What the exercise asks
Only lines holding the word "orange" are needed; copy each of them from the material.

Materials provided

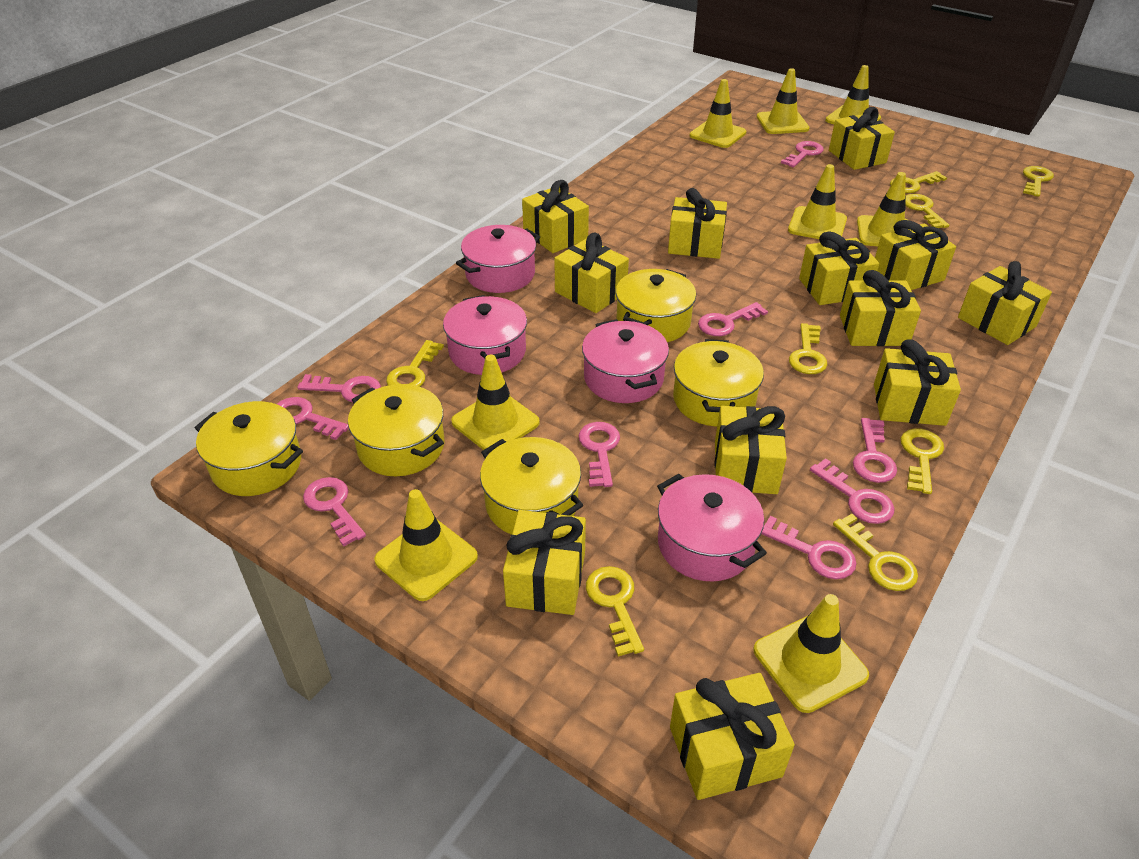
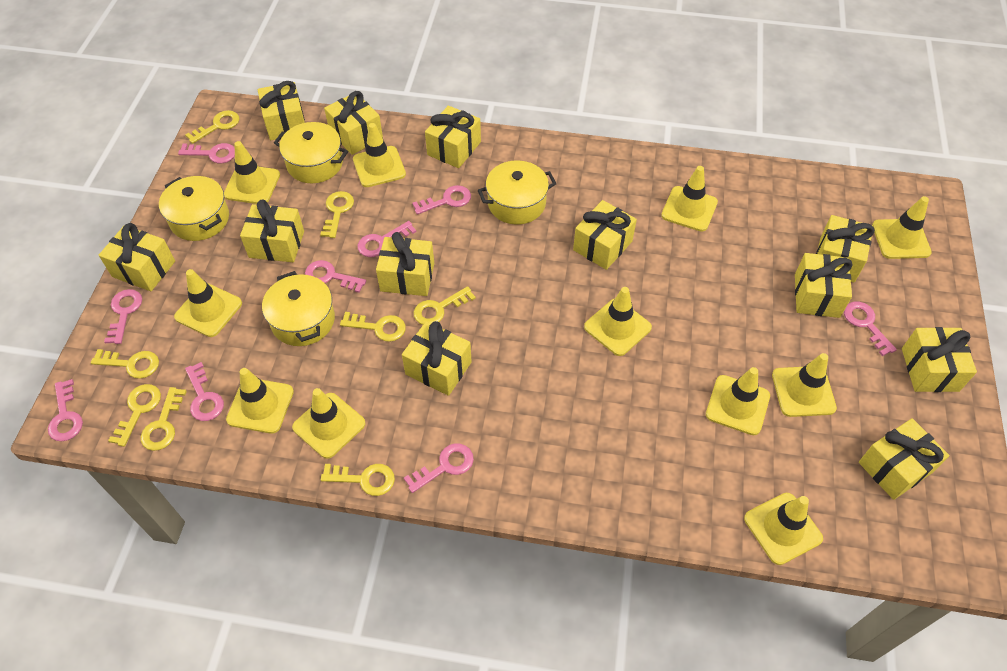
pink pot: 4 -> 0
yellow pot: 5 -> 4
yellow traffic cone: 8 -> 11

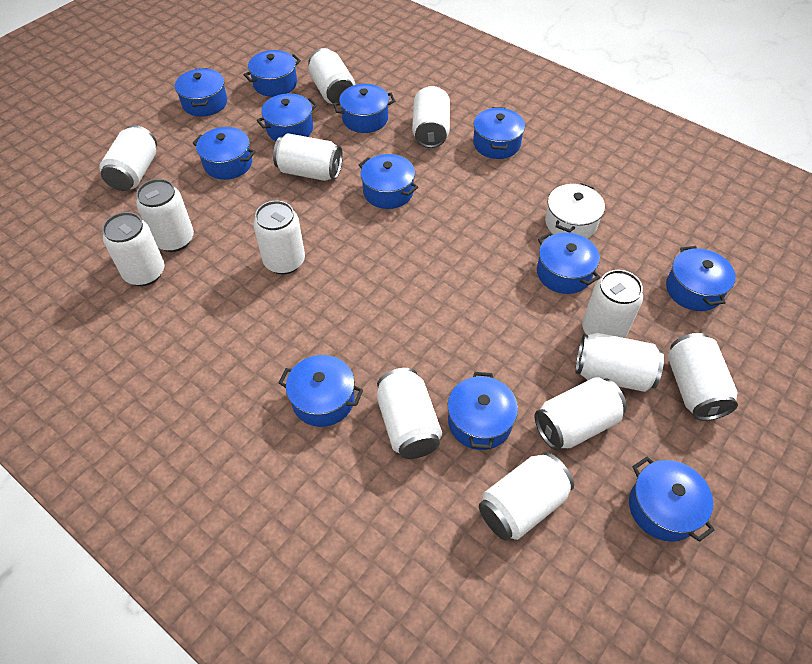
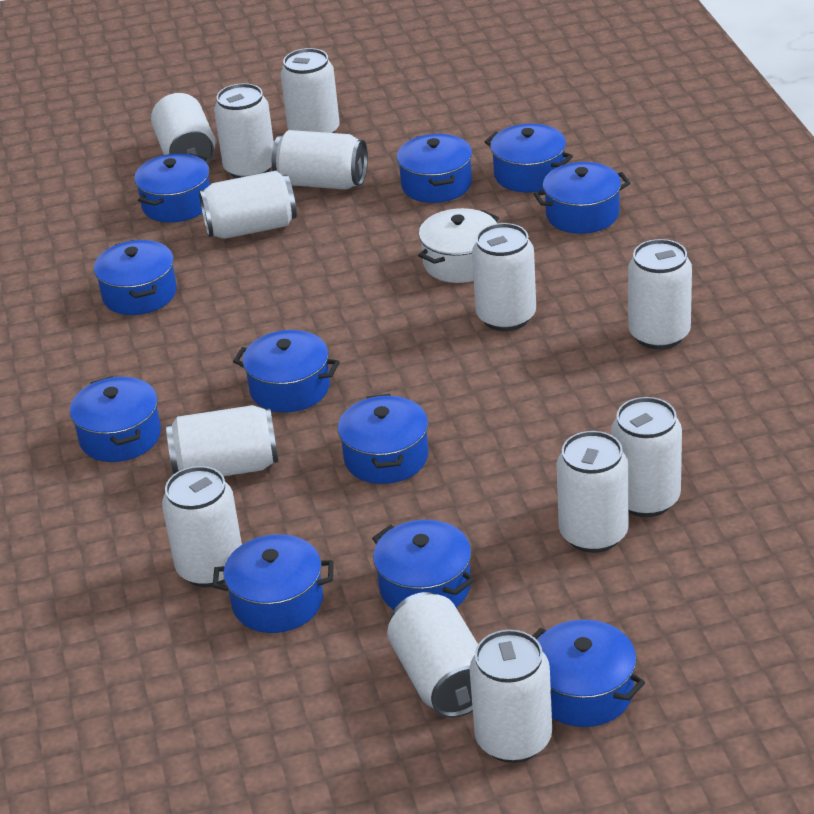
blue pot: 12 -> 11

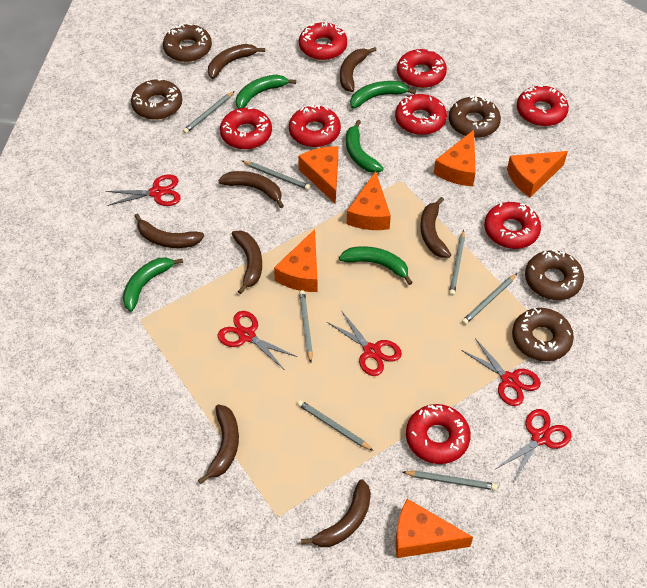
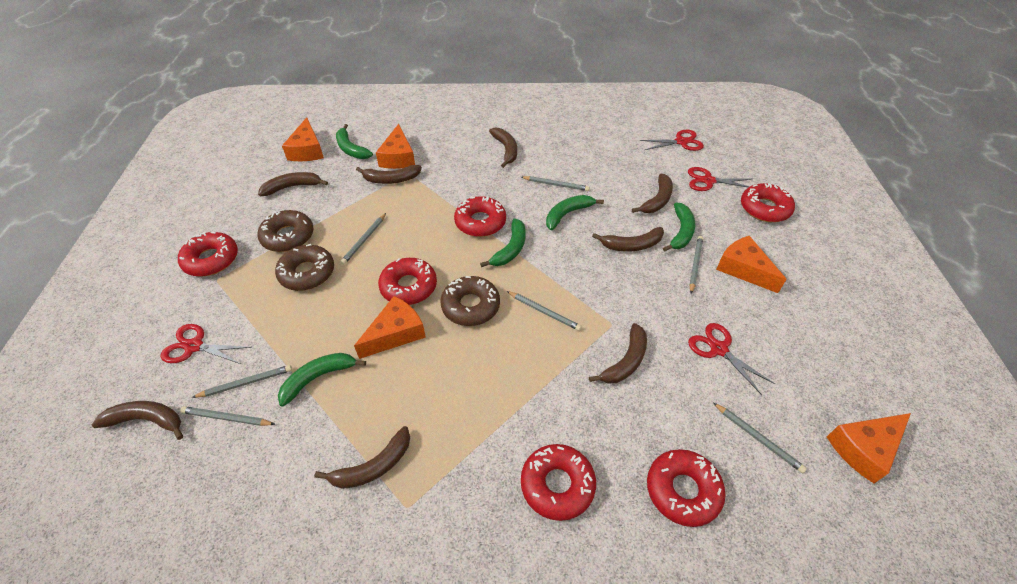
brown donut: 5 -> 3
orange cheese: 6 -> 5
red donut: 8 -> 6
red scissors: 5 -> 4

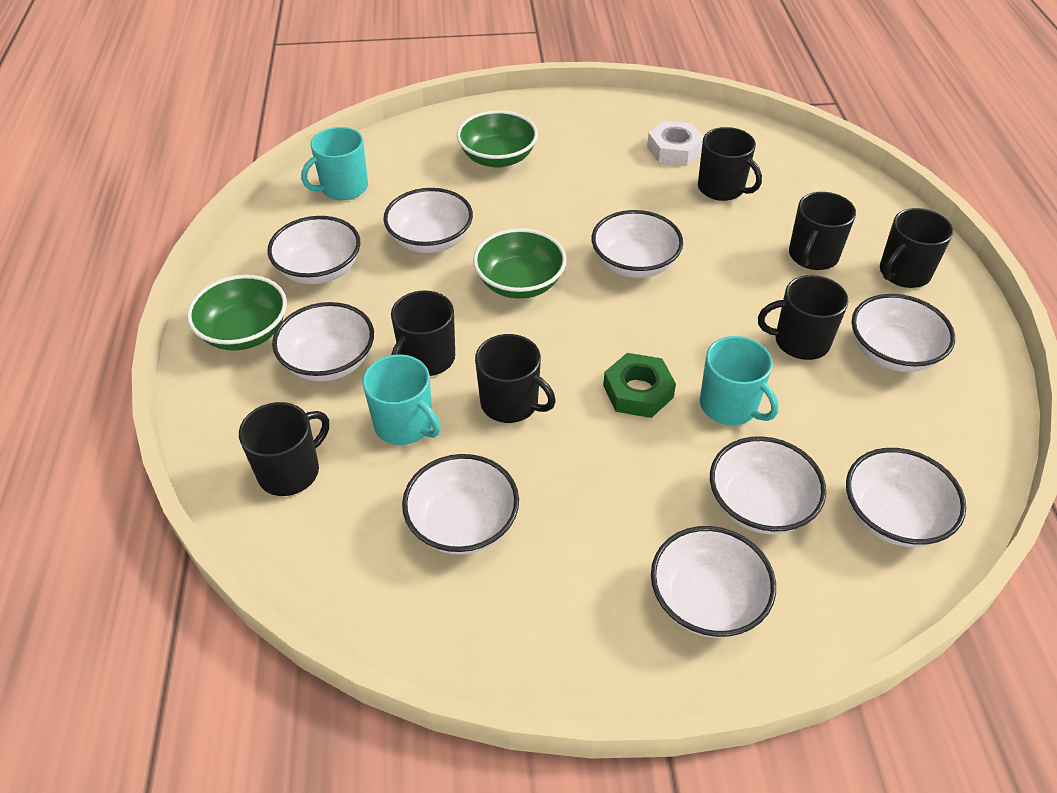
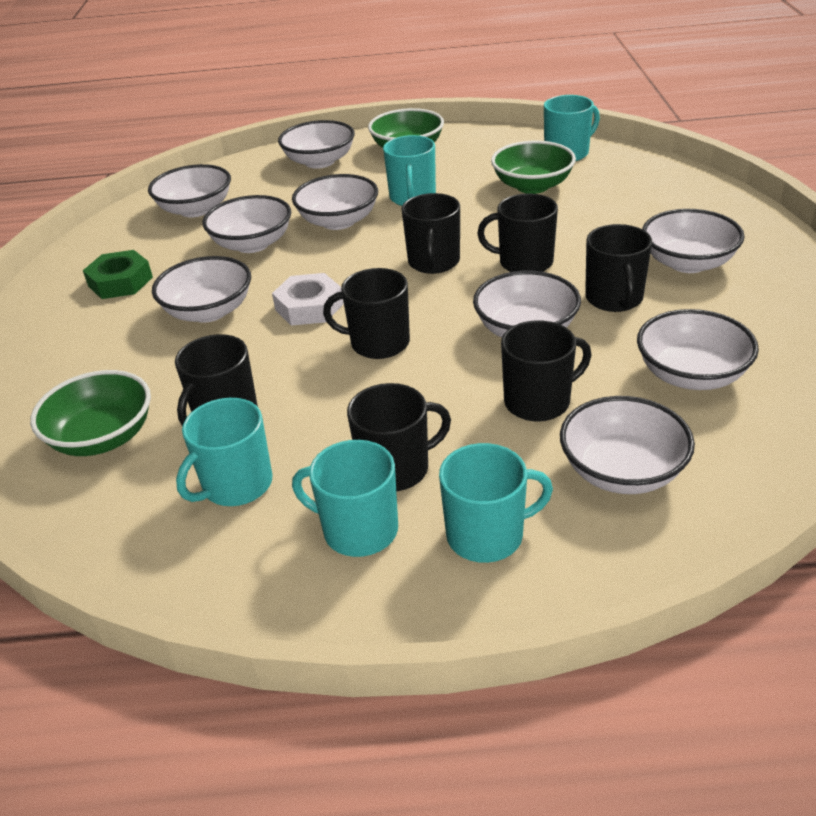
turquoise mug: 3 -> 5

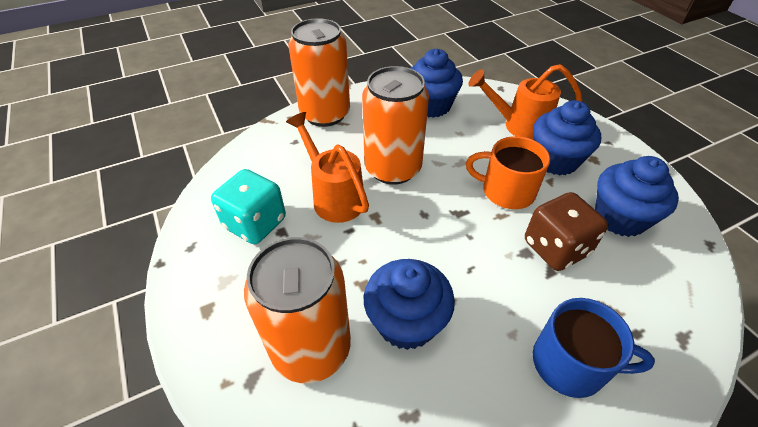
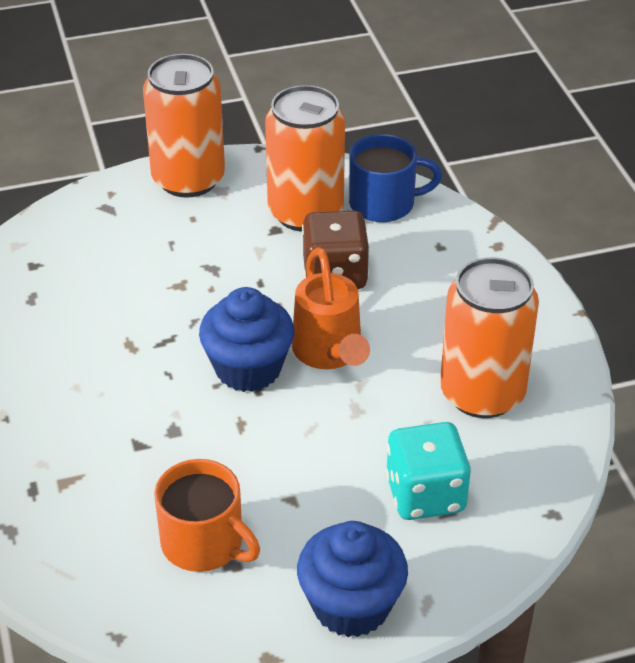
blue cupcake: 4 -> 2
orange watering can: 2 -> 1

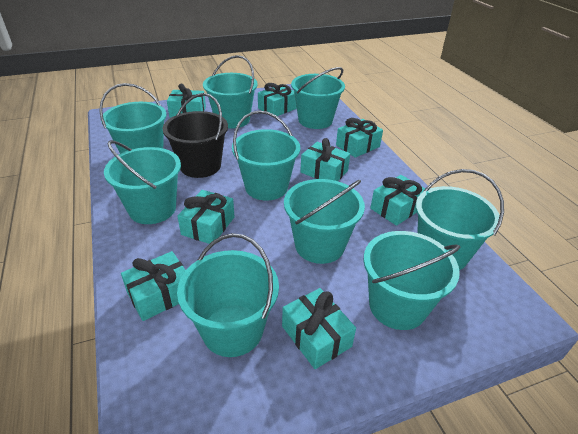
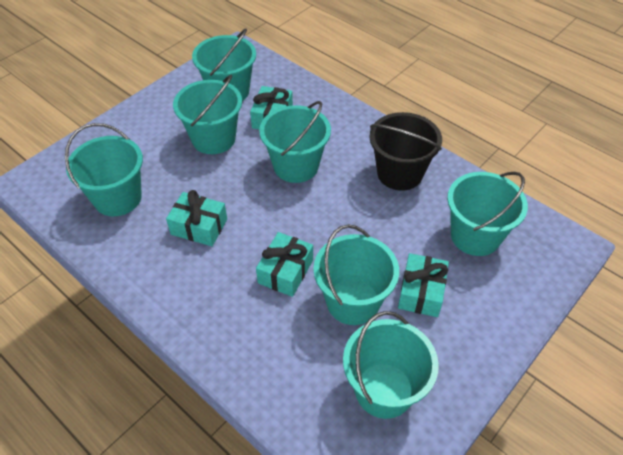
turquoise bucket: 9 -> 7
turquoise gift: 8 -> 4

Solution for this problem
orange cheese: 6 -> 5
orange watering can: 2 -> 1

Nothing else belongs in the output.